◆ TASK REQUIREMENTS: Straight copy, no pictures: transcribe each entry as it stands.
----
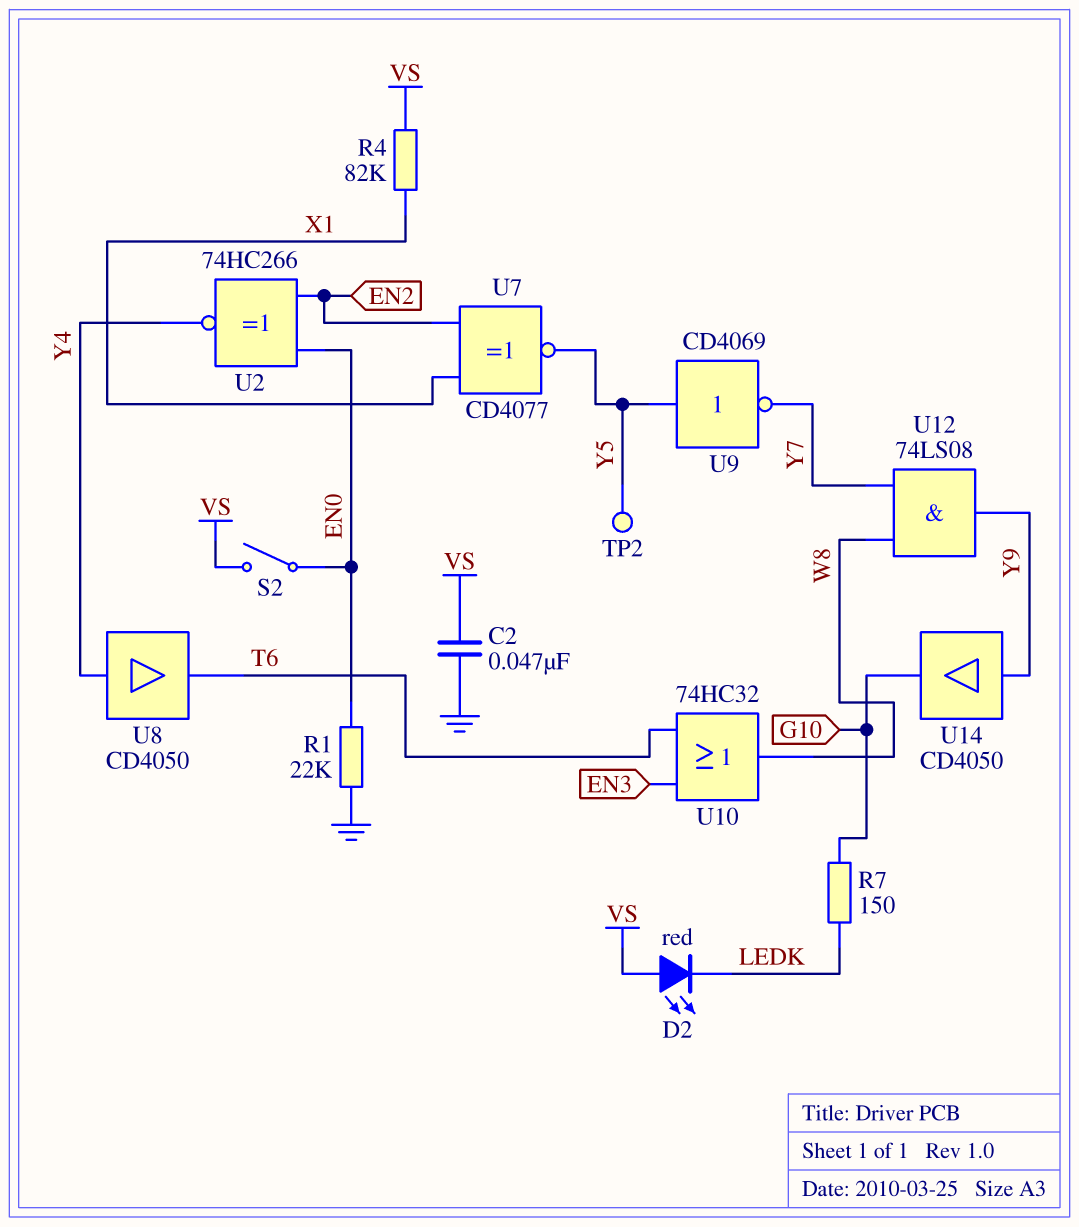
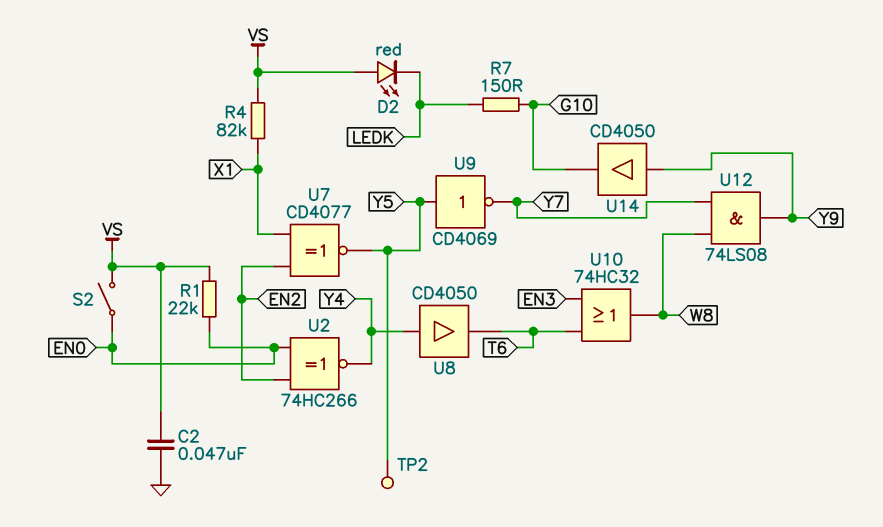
R1: 22k (EN0, GND) -> 22k (EN0, VS)

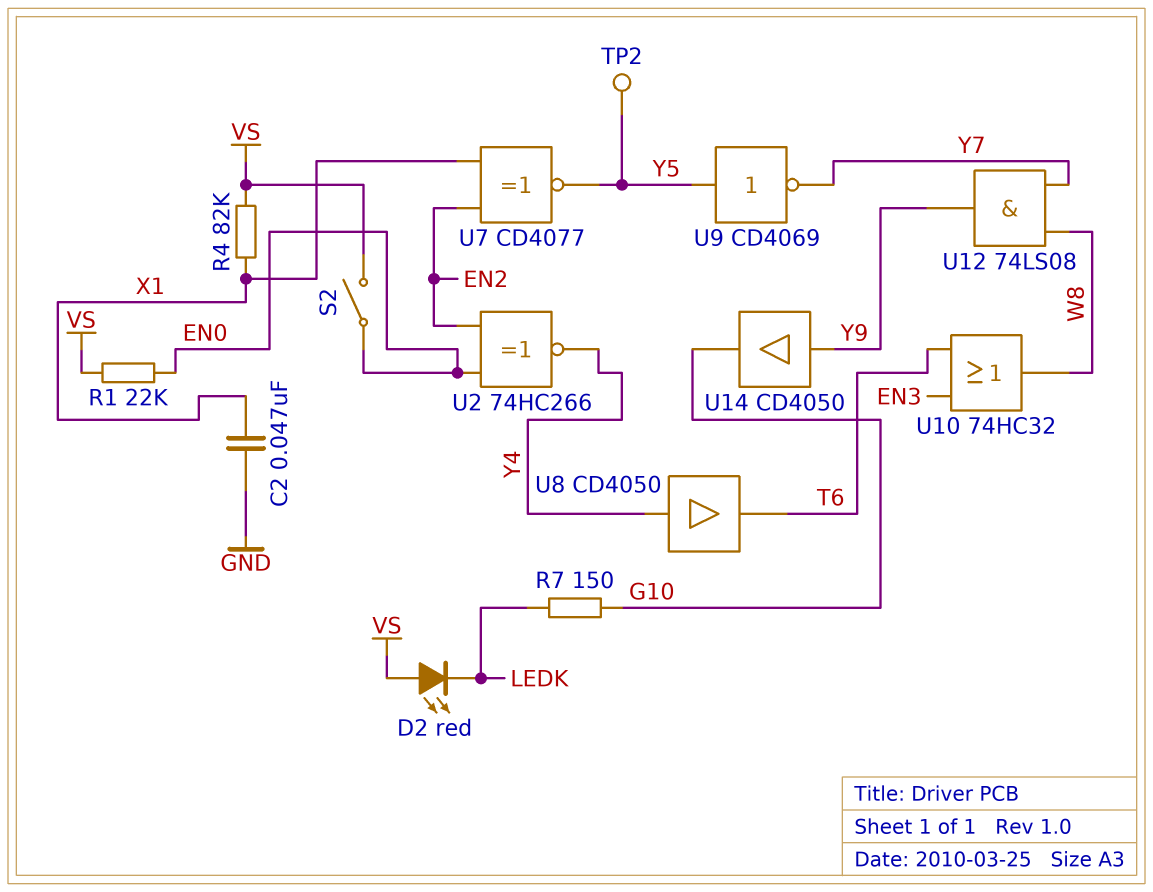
C2: 47nF (GND, VS) -> 47nF (GND, X1)

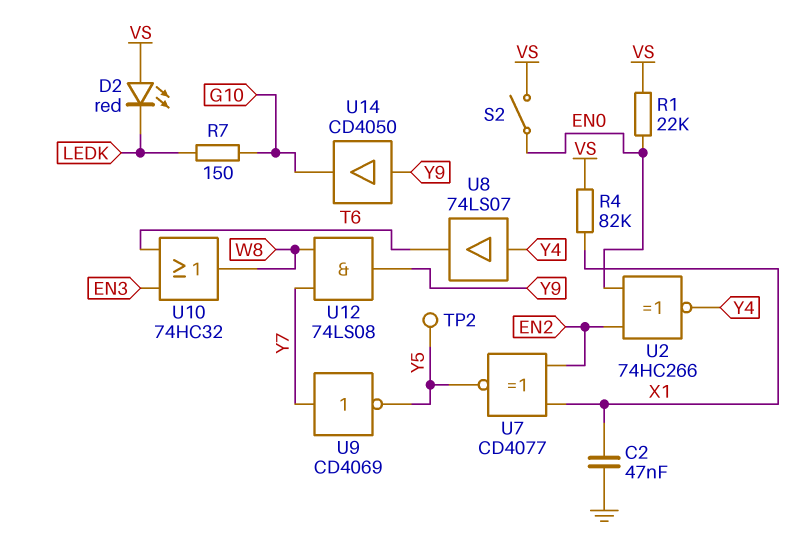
U8: buffer CD4050 (in Y4, out T6) -> buffer 74LS07 (in Y4, out T6)
U9: NOT CD4069 (in Y5, out Y7) -> NOT CD4069 (in Y7, out Y5)

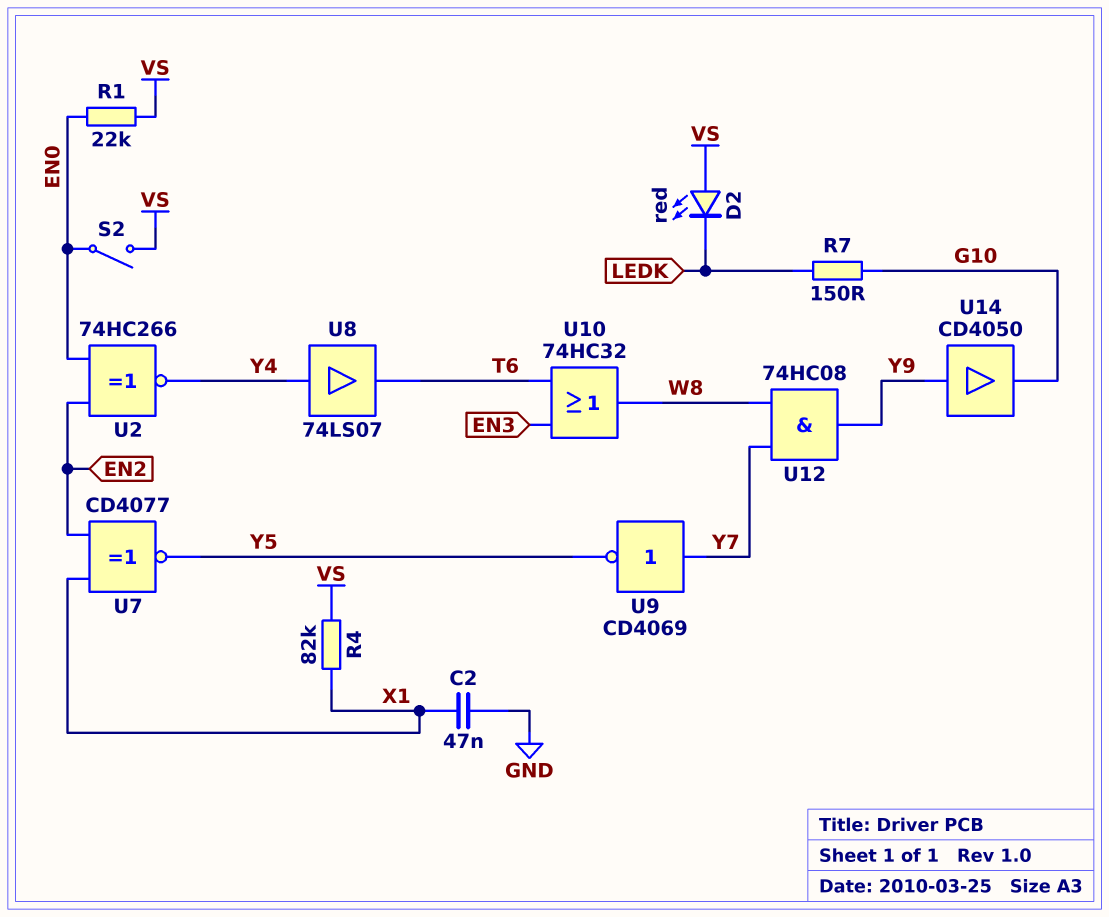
TP2: test point (Y5) -> none
U12: AND 74LS08 (in W8, in Y7, out Y9) -> AND 74HC08 (in W8, in Y7, out Y9)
----
◆ OUTPUT:
R1: 22k (EN0, GND) -> 22k (EN0, VS)

C2: 47nF (GND, VS) -> 47nF (GND, X1)

U8: buffer CD4050 (in Y4, out T6) -> buffer 74LS07 (in Y4, out T6)
U9: NOT CD4069 (in Y5, out Y7) -> NOT CD4069 (in Y7, out Y5)

TP2: test point (Y5) -> none
U12: AND 74LS08 (in W8, in Y7, out Y9) -> AND 74HC08 (in W8, in Y7, out Y9)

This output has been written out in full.